*** Provided records ***

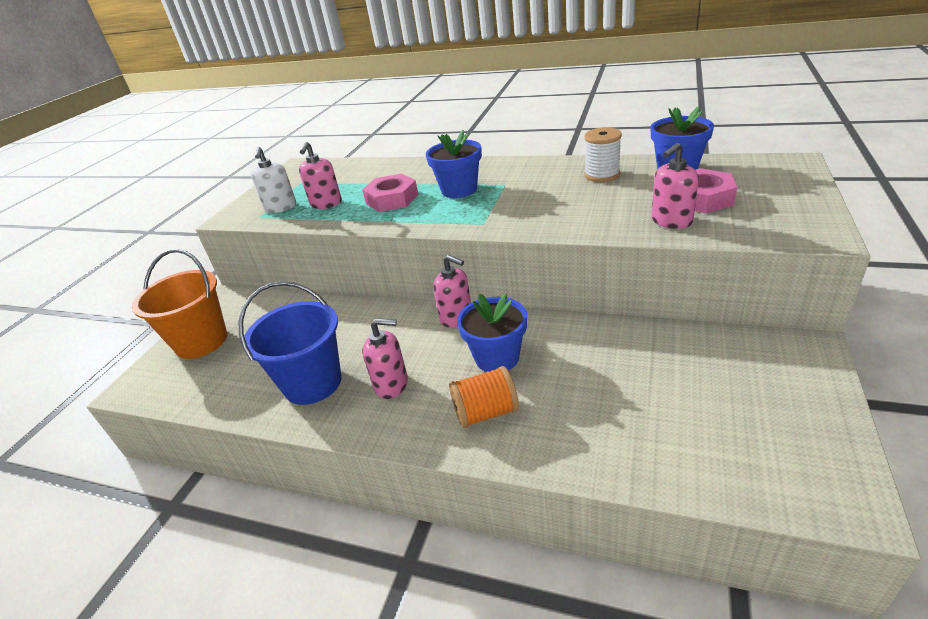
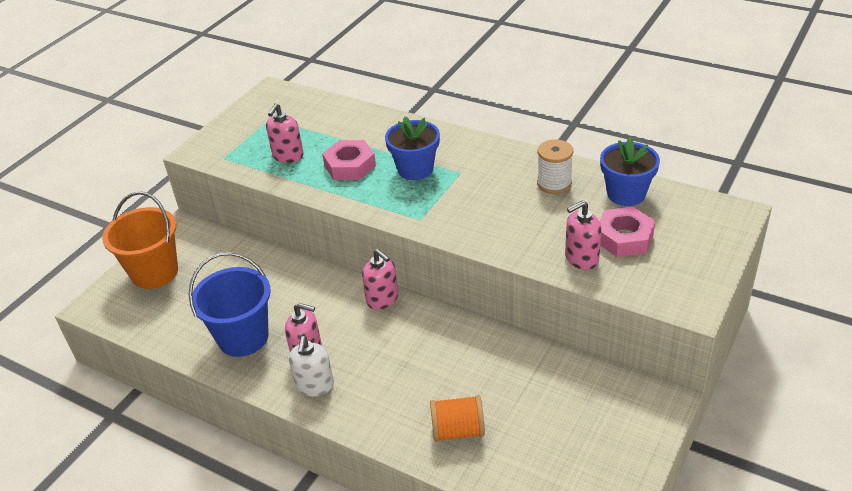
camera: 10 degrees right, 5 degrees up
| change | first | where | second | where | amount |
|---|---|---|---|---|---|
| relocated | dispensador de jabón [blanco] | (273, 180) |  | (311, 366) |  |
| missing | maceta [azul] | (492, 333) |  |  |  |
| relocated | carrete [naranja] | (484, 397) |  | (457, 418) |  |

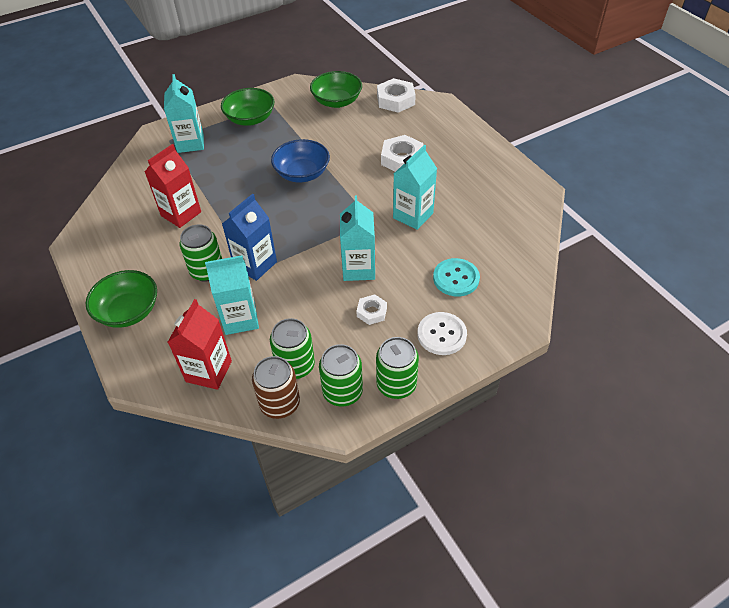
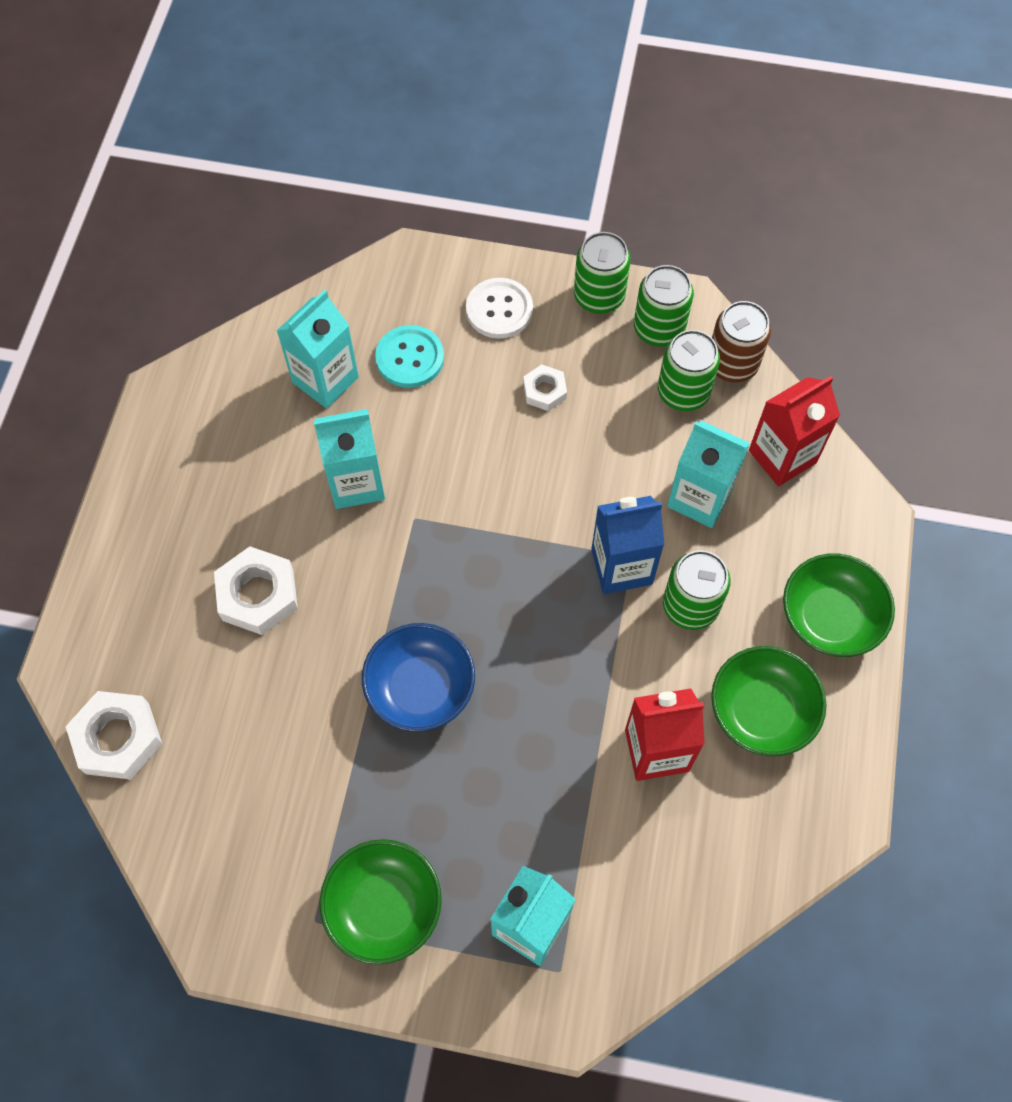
camera: 140 degrees left, 15 degrees up
| change | first | where | second | where | amount |
|---|---|---|---|---|---|
| relocated | cuenco [verde] | (336, 89) |  | (769, 701) |  |
| relocated | cartón de leche [turquesa] | (357, 238) |  | (318, 348) |  |

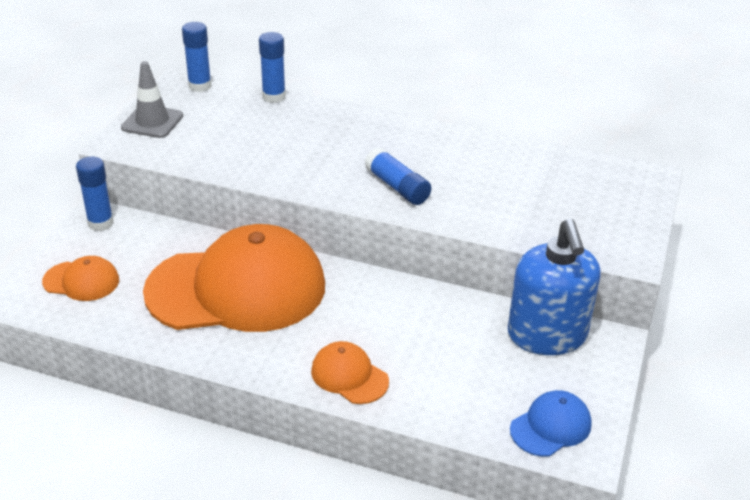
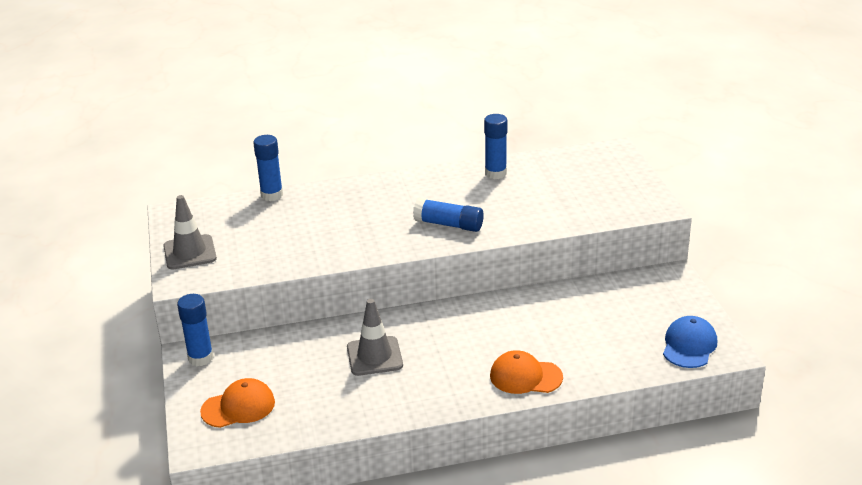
camera: 30 degrees left, 5 degrees down
| change | first | where | second | where | amount |
|---|---|---|---|---|---|
| relocated | barra de pegamento [azul] | (197, 57) |  | (496, 146) |  |
| missing | dispensador de jabón [azul] | (554, 287) |  |  |  |
| exchanged | gorra [naranja] | (234, 278) | cono de tráfico [gris] | (375, 337) |  |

*** End of Provided records ***

◆ Task directions
Type out the data above again exactly as written, minus the images.

◆ Answer to the problem
camera: 10 degrees right, 5 degrees up
| change | first | where | second | where | amount |
|---|---|---|---|---|---|
| relocated | dispensador de jabón [blanco] | (273, 180) |  | (311, 366) |  |
| missing | maceta [azul] | (492, 333) |  |  |  |
| relocated | carrete [naranja] | (484, 397) |  | (457, 418) |  |

camera: 140 degrees left, 15 degrees up
| change | first | where | second | where | amount |
|---|---|---|---|---|---|
| relocated | cuenco [verde] | (336, 89) |  | (769, 701) |  |
| relocated | cartón de leche [turquesa] | (357, 238) |  | (318, 348) |  |

camera: 30 degrees left, 5 degrees down
| change | first | where | second | where | amount |
|---|---|---|---|---|---|
| relocated | barra de pegamento [azul] | (197, 57) |  | (496, 146) |  |
| missing | dispensador de jabón [azul] | (554, 287) |  |  |  |
| exchanged | gorra [naranja] | (234, 278) | cono de tráfico [gris] | (375, 337) |  |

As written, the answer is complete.